:: MATERIAL PROVIDED ::
++++++++++++++++++++
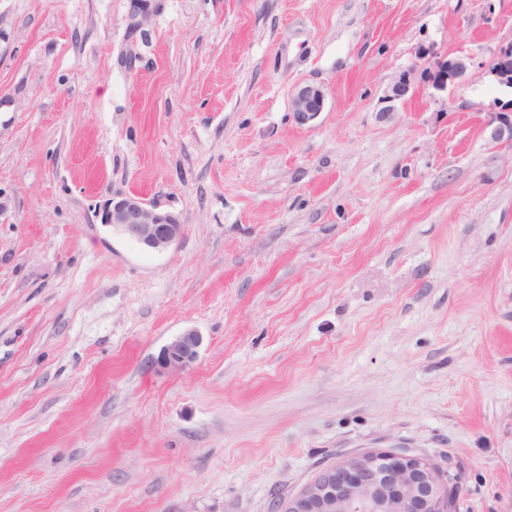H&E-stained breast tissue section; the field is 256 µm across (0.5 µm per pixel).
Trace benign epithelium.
Instances as JSON below:
<instances>
[{
  "label": "benign epithelium",
  "instance_id": "benign-epithelium-1",
  "mask_svg": "<svg viewBox=\"0 0 512 512\" xmlns=\"http://www.w3.org/2000/svg\"><path fill=\"white\" fill-rule=\"evenodd\" d=\"M151 0H131V16L137 25L149 22ZM469 58L447 56L436 68L422 71L427 84L443 89L462 78ZM490 72L497 81L512 87V45L502 49ZM414 70L399 73L381 97V115L390 117L413 85ZM321 86L306 83L291 97L294 120L305 125L323 108ZM489 142H512V102L493 112L483 127ZM96 218L106 227L155 252L178 243L184 225L177 216L137 193L109 197L96 206ZM202 338L194 329L184 331L165 346L159 362L165 368H183L198 354ZM453 476L447 469L424 457L395 450H369L343 455L316 471L296 494L276 499L272 512H451Z\"/></svg>",
  "mask_w": 512,
  "mask_h": 512
}]
</instances>
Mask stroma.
I'll list each match as a JSON object with an SVG mask.
<instances>
[{
    "label": "stroma",
    "instance_id": "1",
    "mask_svg": "<svg viewBox=\"0 0 512 512\" xmlns=\"http://www.w3.org/2000/svg\"><path fill=\"white\" fill-rule=\"evenodd\" d=\"M154 6L0 0V512H271L378 449L512 512V0ZM422 46L466 76L381 118ZM130 192L176 246L99 223ZM490 72L500 84L512 87V45L500 51L492 63ZM324 99L325 93L320 85H299L291 97L294 120L300 125L312 121L322 111ZM490 118L483 127L489 142L495 144L512 142V100L500 107L498 112H490ZM95 214L101 224L149 251L168 250L184 233L177 216L137 193L122 195L118 200L110 195L96 206ZM202 338L196 330L188 329L165 346L159 355V362L165 368H183L192 363L198 354Z\"/></svg>",
    "mask_w": 512,
    "mask_h": 512
}]
</instances>
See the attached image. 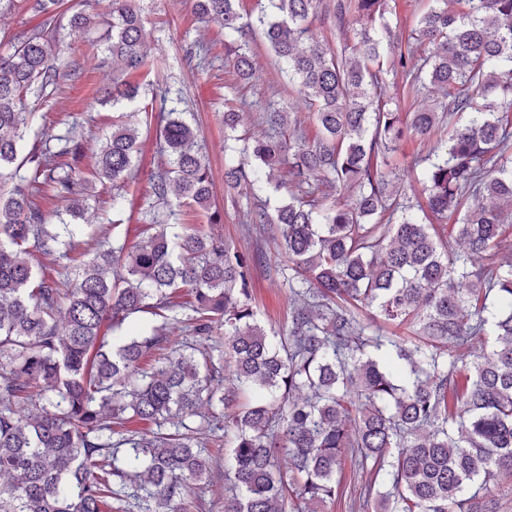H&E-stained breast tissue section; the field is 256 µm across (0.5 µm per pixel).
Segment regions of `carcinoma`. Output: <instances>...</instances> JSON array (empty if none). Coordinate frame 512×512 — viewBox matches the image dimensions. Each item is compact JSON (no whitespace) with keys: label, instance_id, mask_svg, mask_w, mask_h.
I'll list each match as a JSON object with an SVG mask.
<instances>
[{"label":"carcinoma","instance_id":"obj_1","mask_svg":"<svg viewBox=\"0 0 512 512\" xmlns=\"http://www.w3.org/2000/svg\"><path fill=\"white\" fill-rule=\"evenodd\" d=\"M390 2L192 0L240 80L258 34L310 109L268 105L267 137L224 165L225 184L250 191V222L279 230L281 334L253 305L250 256L181 222L186 205L211 225L224 214L198 133L166 97L138 108L167 158L154 233L128 248L121 225L79 223L96 182L125 206L136 123L113 116L87 174L72 129L29 138L28 95L69 76L52 59L57 26L102 24L76 0H34L45 21L0 55V512H208L210 443L224 449V512H323L350 454L370 465L373 512H473L512 474V0H435L407 33L386 22ZM111 4L118 77L99 102L115 108L137 101L153 63L139 0ZM428 85L435 106L395 107ZM241 122L225 110L224 142ZM440 132L444 149L414 158L415 204L392 177L397 154ZM281 170L288 197L271 218L261 193ZM46 189L64 210L36 205ZM420 211L450 221L448 239ZM86 237L94 251H76ZM35 251L60 278L37 277ZM136 422L153 428L116 429Z\"/></svg>","mask_w":512,"mask_h":512}]
</instances>
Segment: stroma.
Listing matches in <instances>:
<instances>
[{
	"mask_svg": "<svg viewBox=\"0 0 512 512\" xmlns=\"http://www.w3.org/2000/svg\"><path fill=\"white\" fill-rule=\"evenodd\" d=\"M140 7L152 33L150 58L154 63L151 83L141 88L140 97L147 103L165 90L181 91L184 101L180 109L199 131L202 153L212 174L213 202L224 213V222L216 230L253 257L250 284L262 323L275 329L287 327L288 283L281 274L284 260L278 255L275 230H247L246 191L224 184V110L244 104V121L238 133L248 139L262 135L260 115L267 103L278 102L291 113L306 111L307 105L299 96L284 93V79L266 51L257 53L255 77L240 81L224 61L223 33L195 17L189 0H140ZM106 37L103 25L80 39L60 30V55L64 62L76 65L77 72L44 97L31 99L30 107L38 116L37 129L56 135L72 127L79 138L95 147L111 131L113 109L97 101L99 89L112 81L111 68L99 64ZM200 44L206 45V52L193 54V47ZM139 141L143 153L131 189L134 207L128 241L132 244L140 240L144 230L140 209L150 206L159 213L164 210L152 191L151 175L159 161L155 129L140 127Z\"/></svg>",
	"mask_w": 512,
	"mask_h": 512,
	"instance_id": "obj_1",
	"label": "stroma"
}]
</instances>
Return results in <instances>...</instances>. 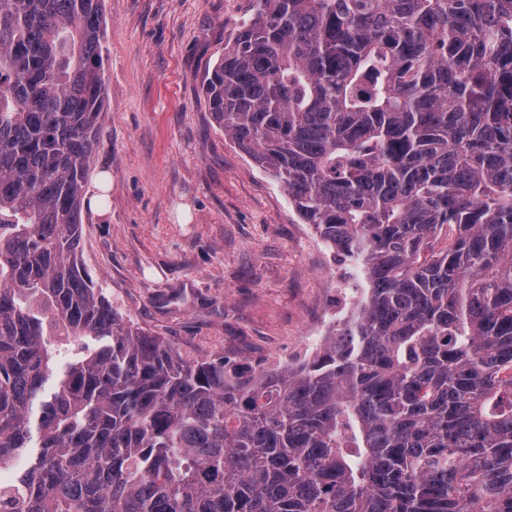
++++++++++++++++++++
:: WHAT IS EXPECTED ::
Lines from the one that contains "Segment regions of" through the last line of the data above are to be extracted exactly, with no pictures and no other lines.

:: EXPECTED ANSWER ::
Segment regions of `carcinoma`. Output: <instances>...</instances> JSON array (empty if none). Coordinate frame 512×512 — viewBox matches the image dimensions. Each item is compact JSON (no whitespace) with keys: label, instance_id, mask_svg, mask_w, mask_h.
I'll list each match as a JSON object with an SVG mask.
<instances>
[{"label":"carcinoma","instance_id":"obj_1","mask_svg":"<svg viewBox=\"0 0 512 512\" xmlns=\"http://www.w3.org/2000/svg\"><path fill=\"white\" fill-rule=\"evenodd\" d=\"M390 2L192 0L240 80L258 34L310 109L268 105L267 137L224 165L225 184L250 191V222L279 230L281 334L253 305L250 256L181 222L186 205L211 225L224 214L198 133L166 97L138 108L167 158L154 233L128 248L121 225L79 223L96 182L125 206L136 123L113 116L87 174L72 129L29 138L28 95L69 76L52 59L57 26L102 24L76 0H34L45 21L0 55V512H208L210 443L224 449V512H323L350 454L370 465L373 512H473L512 474V0H435L407 33L386 22ZM111 4L118 77L99 102L115 108L137 101L153 63L139 0ZM428 85L435 106L395 107ZM241 122L225 110L224 142ZM440 132L444 149L414 158L415 204L392 177L397 154ZM281 170L288 197L271 218L261 193ZM46 189L64 210L36 205ZM420 211L450 221L448 239ZM86 237L94 251H76ZM35 251L60 278L37 277ZM136 422L153 428L116 429Z\"/></svg>","mask_w":512,"mask_h":512}]
</instances>
Segment: stroma.
Listing matches in <instances>:
<instances>
[{
	"mask_svg": "<svg viewBox=\"0 0 512 512\" xmlns=\"http://www.w3.org/2000/svg\"><path fill=\"white\" fill-rule=\"evenodd\" d=\"M140 7L152 33L150 58L154 63L151 83L141 88L140 97L147 103L165 90L181 91L184 101L180 109L199 131L202 153L212 174L213 202L224 213V222L216 230L253 257L250 284L262 323L275 329L287 327L288 283L281 274L284 260L278 255L275 230H247L246 191L224 184V110L244 104V121L238 133L248 139L262 135L260 115L267 103L278 102L291 113L306 111L307 105L299 96L284 93V79L266 51L257 53L255 77L240 81L224 61L223 33L195 17L189 0H140ZM106 37L103 25L80 39L60 30V55L64 62L76 65L77 72L44 97L31 99L30 107L38 116L37 129L56 135L72 127L79 138L95 147L111 131L113 109L97 101L99 89L112 81L111 68L99 64ZM200 44L206 45V52L193 54V47ZM139 141L143 153L131 189L134 207L128 241L132 244L140 240L144 230L140 209L150 206L159 213L164 210L152 191L151 175L159 161L155 129L140 127Z\"/></svg>",
	"mask_w": 512,
	"mask_h": 512,
	"instance_id": "obj_1",
	"label": "stroma"
}]
</instances>
Return results in <instances>...</instances>. 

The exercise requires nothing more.